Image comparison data
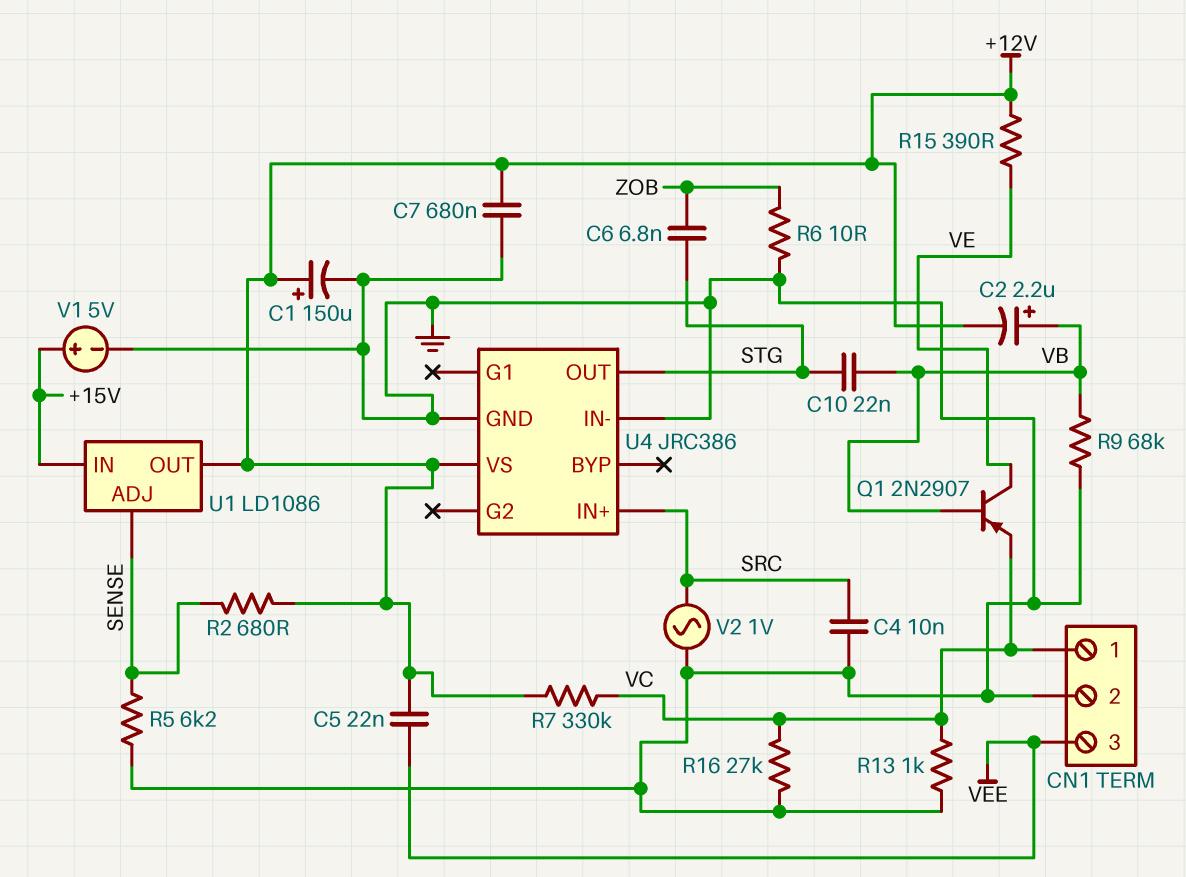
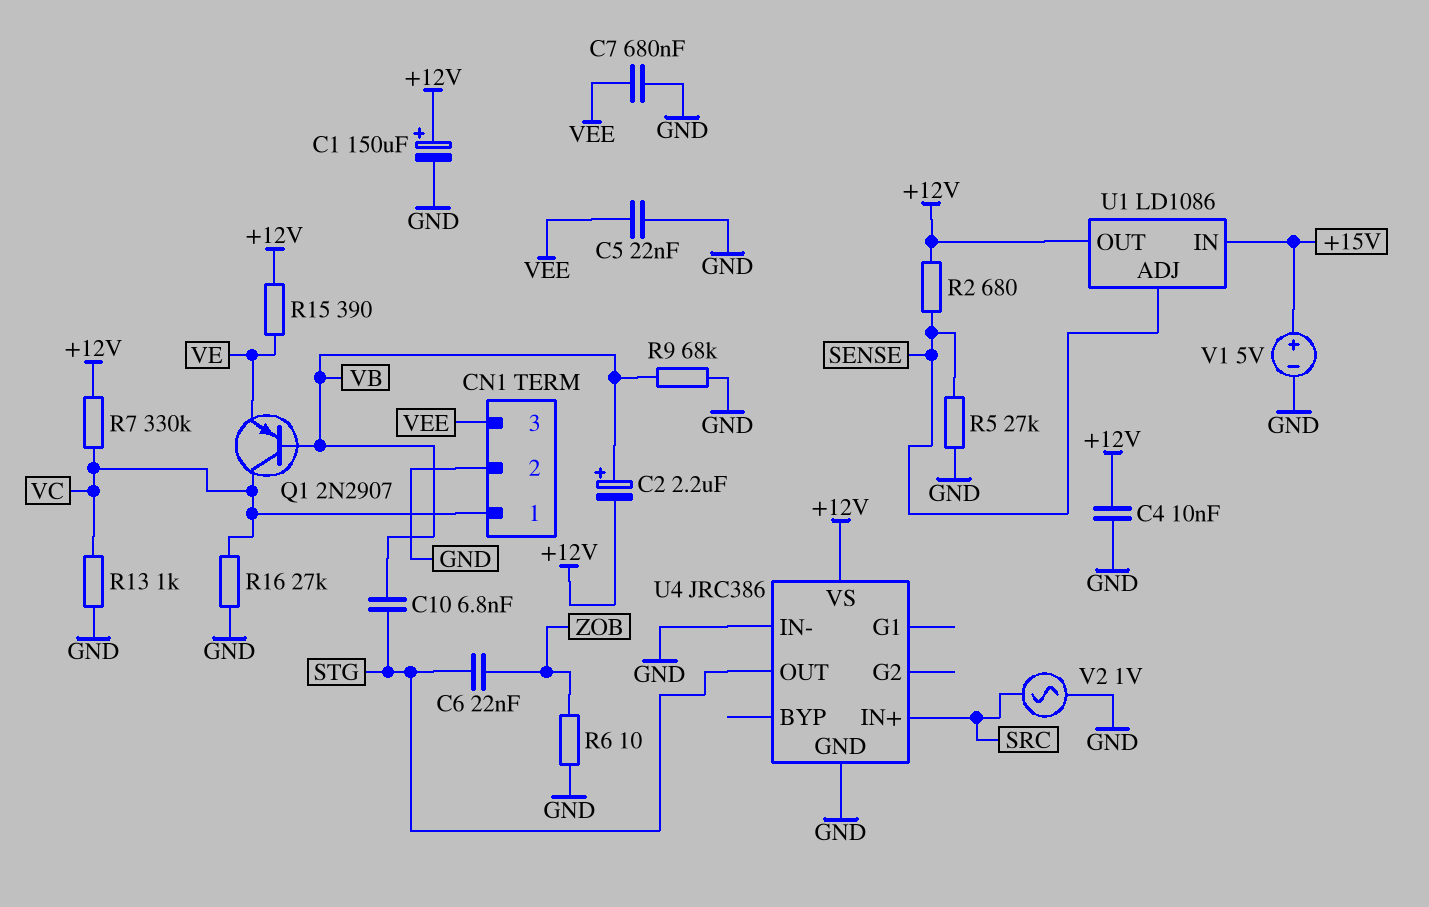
C4: 10nF (GND, SRC) -> 10nF (+12V, GND)
C5: 22nF (+12V, VEE) -> 22nF (GND, VEE)
C6: 6.8nF (STG, ZOB) -> 22nF (STG, ZOB)
C7: 680nF (+12V, GND) -> 680nF (GND, VEE)
C10: 22nF (STG, VB) -> 6.8nF (STG, VB)
Q1: PNP 2N2907 (B VB, C VE, E VC) -> PNP 2N2907 (B VB, C VC, E VE)
R5: 6.2k (GND, SENSE) -> 27k (GND, SENSE)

#### What this task involves:
All lines from the one with "C6: 6.8nF (STG, ZOB) -> 22nF (STG, ZOB)" through the end of the records need to be copied exactly, and no other lines.

#### Exercise output:
C6: 6.8nF (STG, ZOB) -> 22nF (STG, ZOB)
C7: 680nF (+12V, GND) -> 680nF (GND, VEE)
C10: 22nF (STG, VB) -> 6.8nF (STG, VB)
Q1: PNP 2N2907 (B VB, C VE, E VC) -> PNP 2N2907 (B VB, C VC, E VE)
R5: 6.2k (GND, SENSE) -> 27k (GND, SENSE)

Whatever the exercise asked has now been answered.